**REQUIRED ACTION**:
Output each line of the listing exactly, though pictures are not to appear.
****************
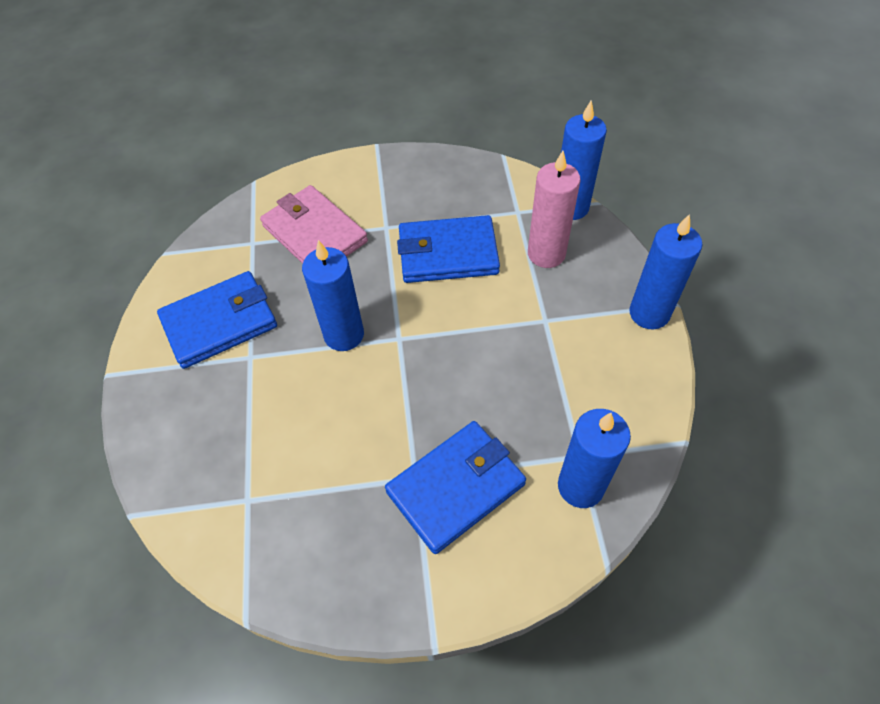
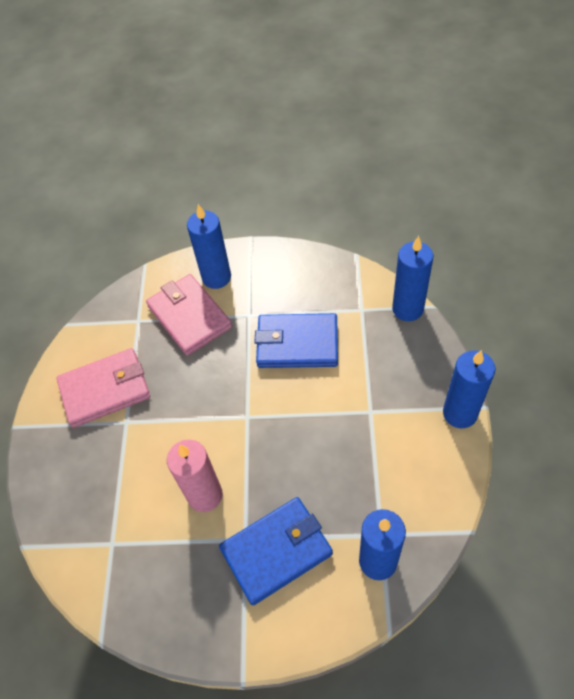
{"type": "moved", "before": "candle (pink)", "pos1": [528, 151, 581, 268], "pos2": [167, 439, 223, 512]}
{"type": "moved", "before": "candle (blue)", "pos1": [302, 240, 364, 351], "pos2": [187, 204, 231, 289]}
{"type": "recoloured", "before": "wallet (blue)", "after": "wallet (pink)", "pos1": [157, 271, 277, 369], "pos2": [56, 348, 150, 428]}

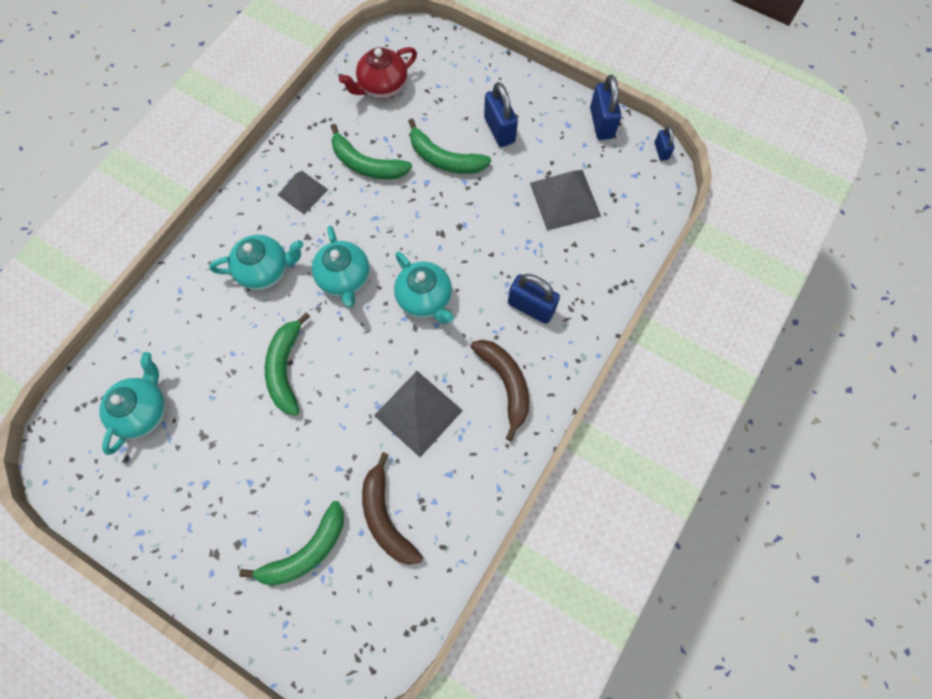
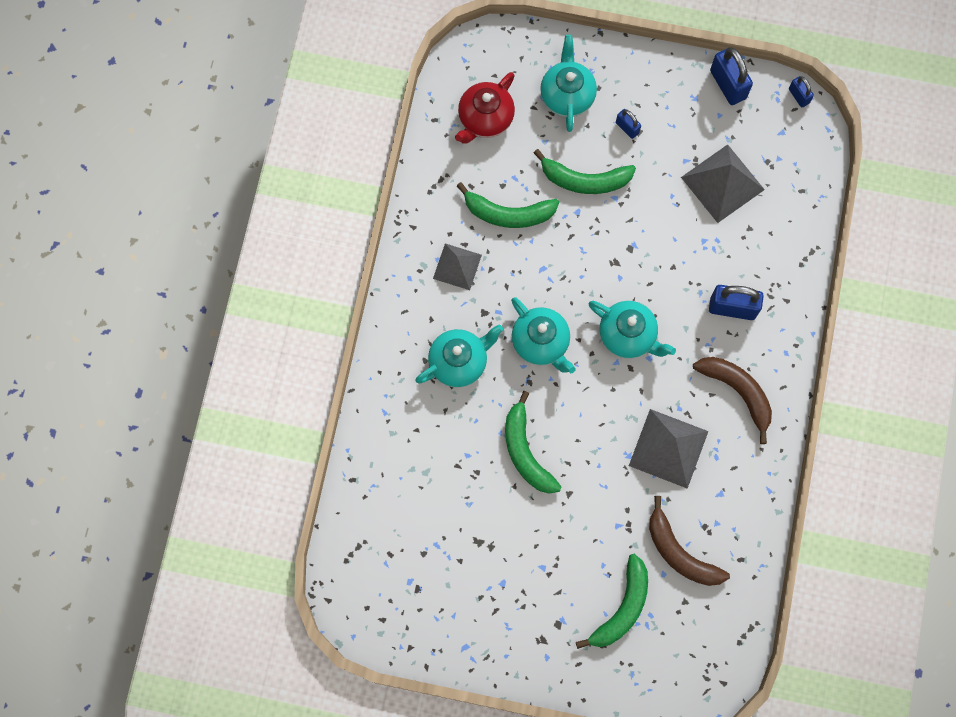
{"type": "resized", "before": "padlock (blue)", "pos1": [484, 82, 518, 147], "pos2": [616, 109, 641, 139], "scale": 0.55}
{"type": "moved", "before": "teapot (turquoise)", "pos1": [99, 352, 166, 455], "pos2": [540, 35, 597, 132]}

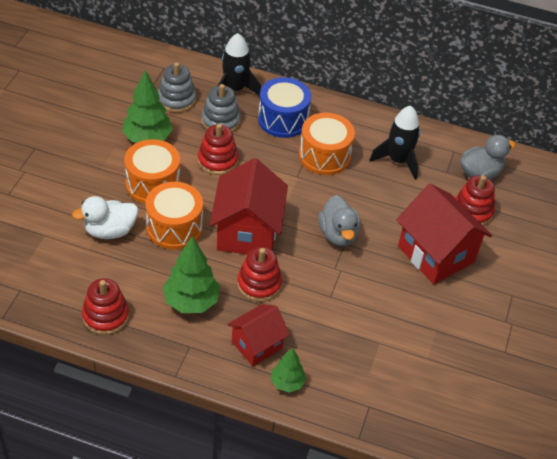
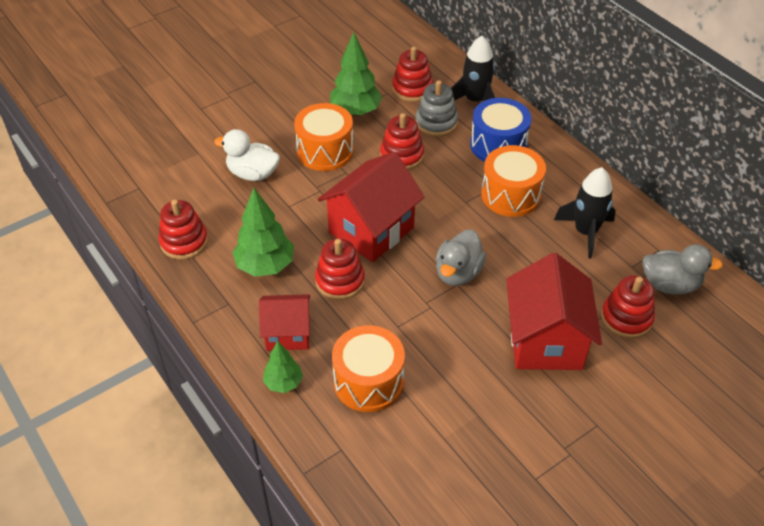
{"type": "recoloured", "before": "stacking toy (grey)", "after": "stacking toy (red)", "pos1": [158, 62, 196, 113], "pos2": [392, 47, 433, 102]}
{"type": "moved", "before": "drum (orange)", "pos1": [146, 182, 203, 249], "pos2": [332, 325, 405, 412]}

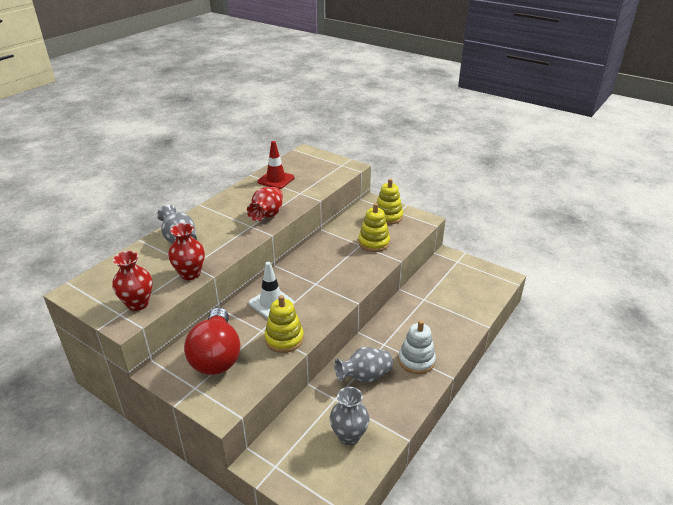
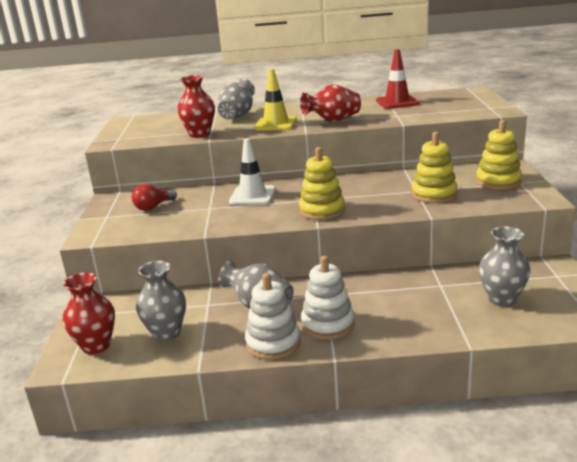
{"type": "moved", "before": "vase (red)", "pos1": [112, 251, 152, 311], "pos2": [63, 272, 115, 354]}
{"type": "moved", "before": "stacking toy (yellow)", "pos1": [264, 295, 304, 353], "pos2": [299, 147, 345, 220]}
{"type": "resized", "before": "light bulb (red)", "pos1": [184, 307, 240, 375], "pos2": [132, 184, 177, 211], "scale": 0.47}
{"type": "added", "after": "traffic cone (yellow)", "pos2": [254, 69, 297, 131]}
{"type": "added", "after": "vase (grey)", "pos2": [479, 227, 531, 306]}
{"type": "added", "after": "stacking toy (white)", "pos2": [245, 273, 301, 360]}

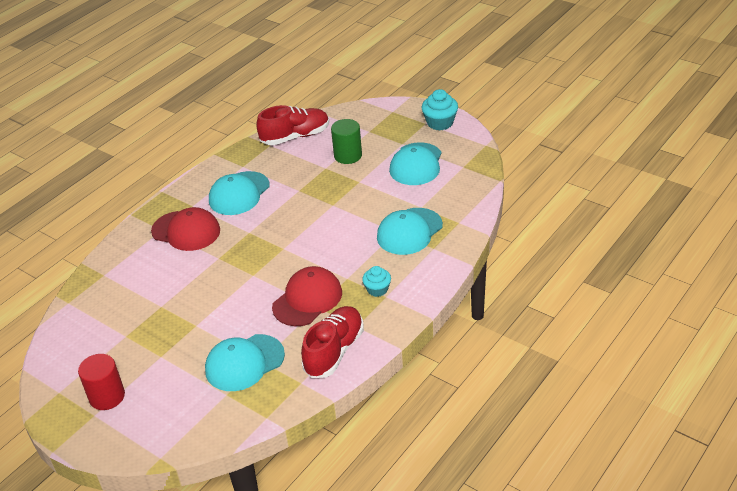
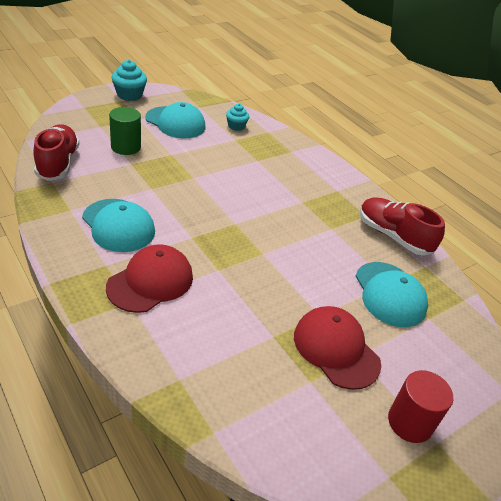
{"type": "removed", "before": "cap (turquoise)", "pos1": [377, 208, 443, 255]}
{"type": "moved", "before": "cap (red)", "pos1": [272, 266, 342, 326], "pos2": [294, 306, 381, 390]}
{"type": "moved", "before": "cupcake (turquoise)", "pos1": [362, 266, 391, 297], "pos2": [226, 104, 249, 131]}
****************
**SOLUTION TO THIS PROBLEM**:
{"type": "moved", "before": "candle (pink)", "pos1": [528, 151, 581, 268], "pos2": [167, 439, 223, 512]}
{"type": "moved", "before": "candle (blue)", "pos1": [302, 240, 364, 351], "pos2": [187, 204, 231, 289]}
{"type": "recoloured", "before": "wallet (blue)", "after": "wallet (pink)", "pos1": [157, 271, 277, 369], "pos2": [56, 348, 150, 428]}

{"type": "resized", "before": "padlock (blue)", "pos1": [484, 82, 518, 147], "pos2": [616, 109, 641, 139], "scale": 0.55}
{"type": "moved", "before": "teapot (turquoise)", "pos1": [99, 352, 166, 455], "pos2": [540, 35, 597, 132]}

{"type": "recoloured", "before": "stacking toy (grey)", "after": "stacking toy (red)", "pos1": [158, 62, 196, 113], "pos2": [392, 47, 433, 102]}
{"type": "moved", "before": "drum (orange)", "pos1": [146, 182, 203, 249], "pos2": [332, 325, 405, 412]}

{"type": "moved", "before": "vase (red)", "pos1": [112, 251, 152, 311], "pos2": [63, 272, 115, 354]}
{"type": "moved", "before": "stacking toy (yellow)", "pos1": [264, 295, 304, 353], "pos2": [299, 147, 345, 220]}
{"type": "resized", "before": "light bulb (red)", "pos1": [184, 307, 240, 375], "pos2": [132, 184, 177, 211], "scale": 0.47}
{"type": "added", "after": "traffic cone (yellow)", "pos2": [254, 69, 297, 131]}
{"type": "added", "after": "vase (grey)", "pos2": [479, 227, 531, 306]}
{"type": "added", "after": "stacking toy (white)", "pos2": [245, 273, 301, 360]}

{"type": "removed", "before": "cap (turquoise)", "pos1": [377, 208, 443, 255]}
{"type": "moved", "before": "cap (red)", "pos1": [272, 266, 342, 326], "pos2": [294, 306, 381, 390]}
{"type": "moved", "before": "cupcake (turquoise)", "pos1": [362, 266, 391, 297], "pos2": [226, 104, 249, 131]}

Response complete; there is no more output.